Saved data entries
··········

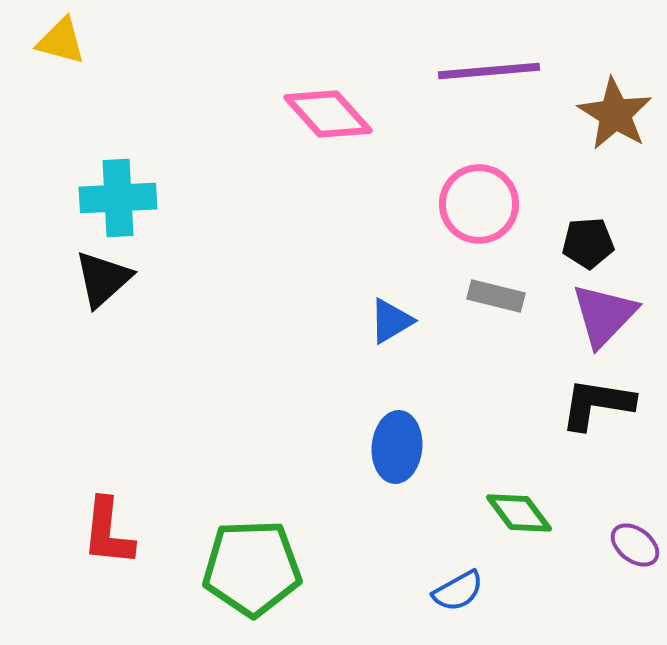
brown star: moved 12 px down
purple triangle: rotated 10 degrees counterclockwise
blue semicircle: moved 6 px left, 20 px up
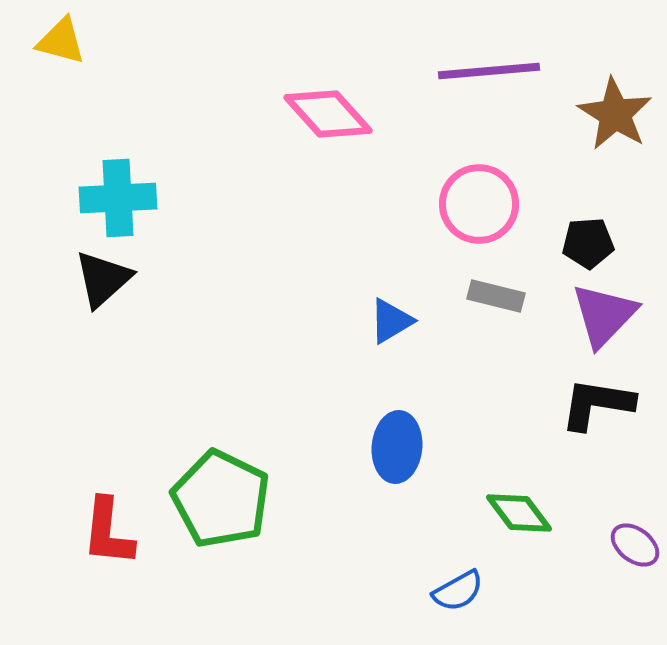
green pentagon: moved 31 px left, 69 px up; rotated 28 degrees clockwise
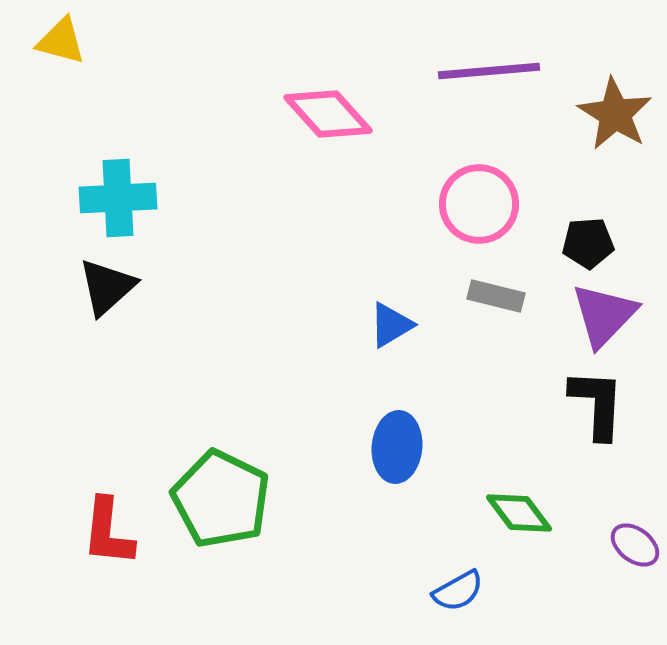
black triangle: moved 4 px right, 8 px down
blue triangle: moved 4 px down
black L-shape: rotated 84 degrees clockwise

··········

# [PROBLEM TO SOLVE]
Put the lines above into a JSON list of strings, one string per line, skipping any blank lines and leaving out the pictures.

# [OUTPUT]
[
  "brown star: moved 12 px down",
  "purple triangle: rotated 10 degrees counterclockwise",
  "blue semicircle: moved 6 px left, 20 px up",
  "green pentagon: moved 31 px left, 69 px up; rotated 28 degrees clockwise",
  "black triangle: moved 4 px right, 8 px down",
  "blue triangle: moved 4 px down",
  "black L-shape: rotated 84 degrees clockwise"
]